PROMPT: Could you restate word for word only the lines below from the one holding "LINE1 pin AO: A0 -> D7" to the one holding "SERVO3 pin PWM: D5 -> RX", inclusive, and leave out the pictures?

SOURCE INFORMATION: Begin

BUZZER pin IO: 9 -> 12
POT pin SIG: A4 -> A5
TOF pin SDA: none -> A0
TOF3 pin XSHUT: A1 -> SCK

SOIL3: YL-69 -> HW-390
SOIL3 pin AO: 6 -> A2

SOURCE INFORMATION: End
SOURCE INFORMATION: Begin

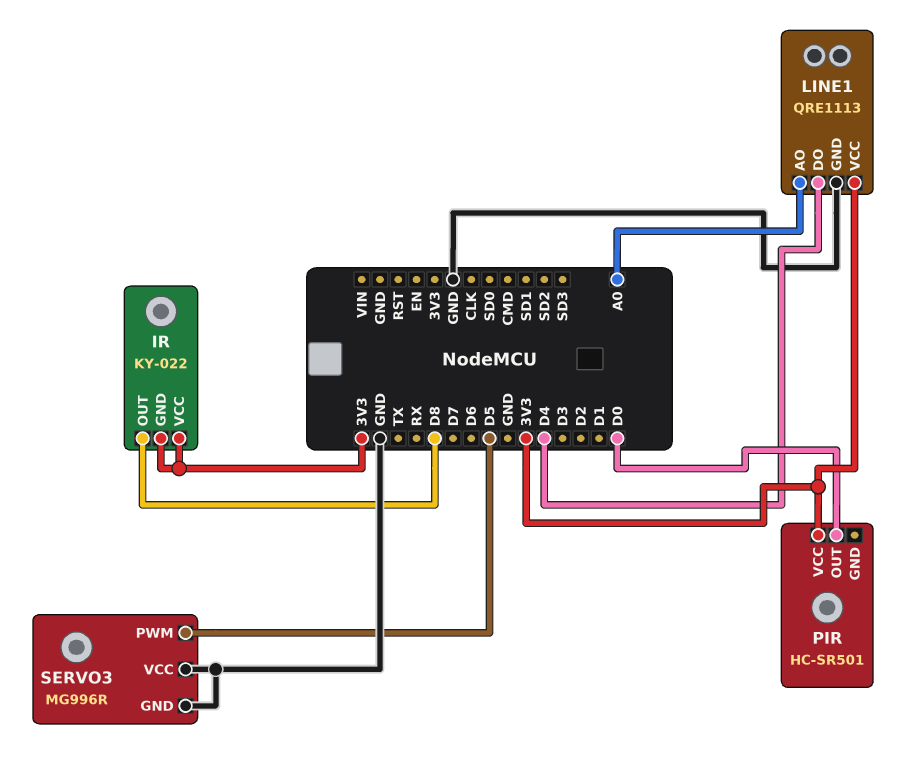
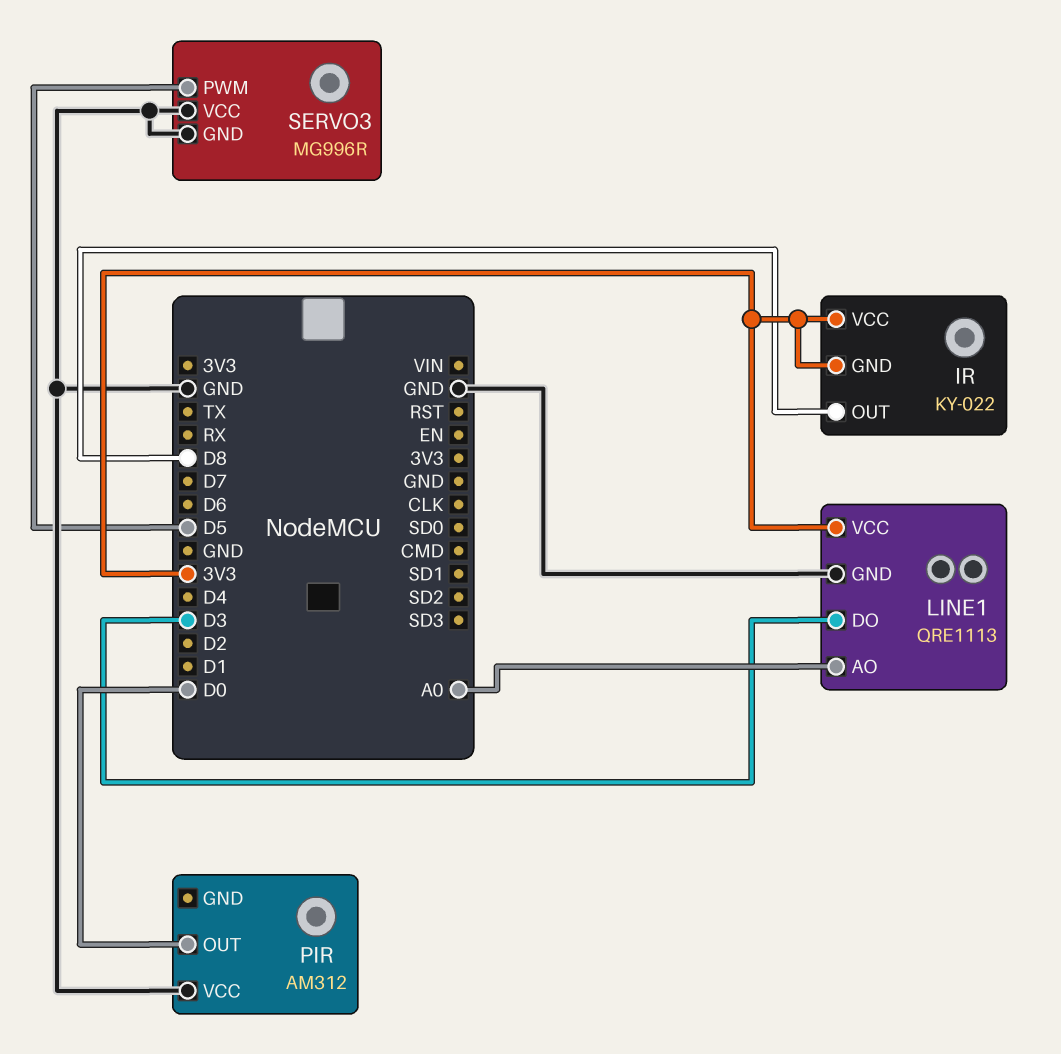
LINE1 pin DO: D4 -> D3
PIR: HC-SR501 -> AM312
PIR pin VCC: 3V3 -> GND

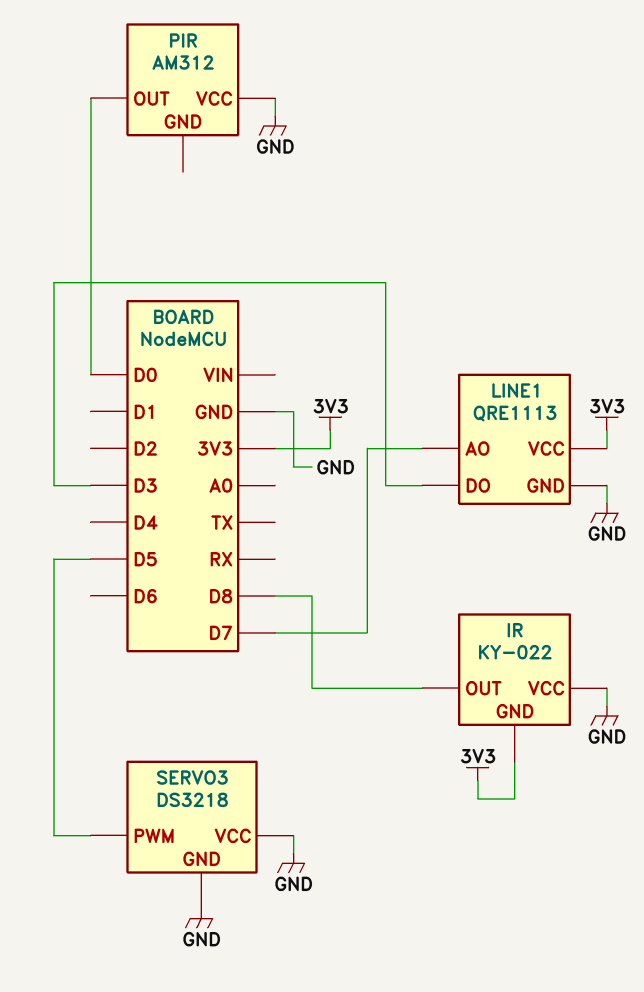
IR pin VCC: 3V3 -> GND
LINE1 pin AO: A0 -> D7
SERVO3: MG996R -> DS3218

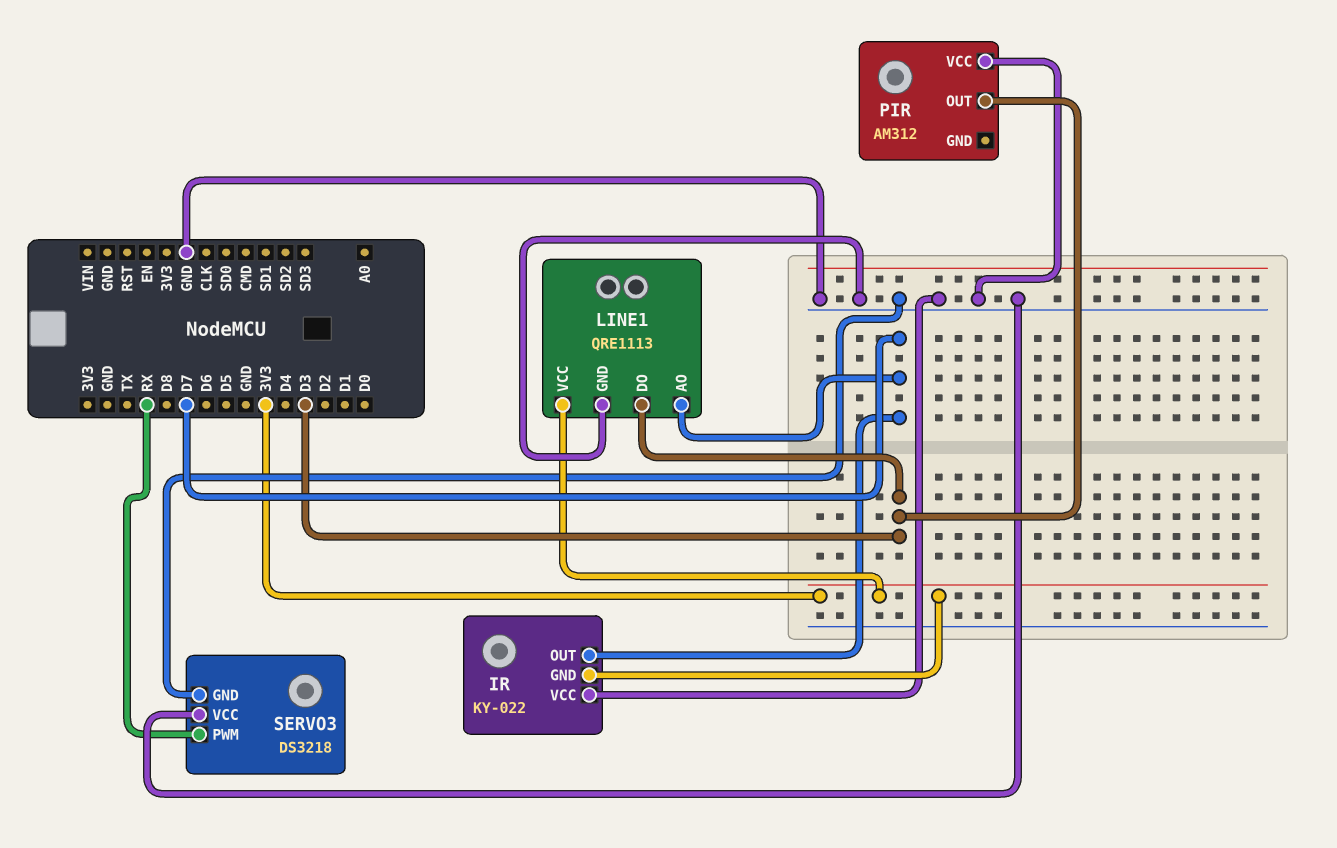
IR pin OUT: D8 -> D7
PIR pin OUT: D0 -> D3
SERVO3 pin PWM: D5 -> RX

SOURCE INFORMATION: End

TASK RESULT:
LINE1 pin AO: A0 -> D7
SERVO3: MG996R -> DS3218

IR pin OUT: D8 -> D7
PIR pin OUT: D0 -> D3
SERVO3 pin PWM: D5 -> RX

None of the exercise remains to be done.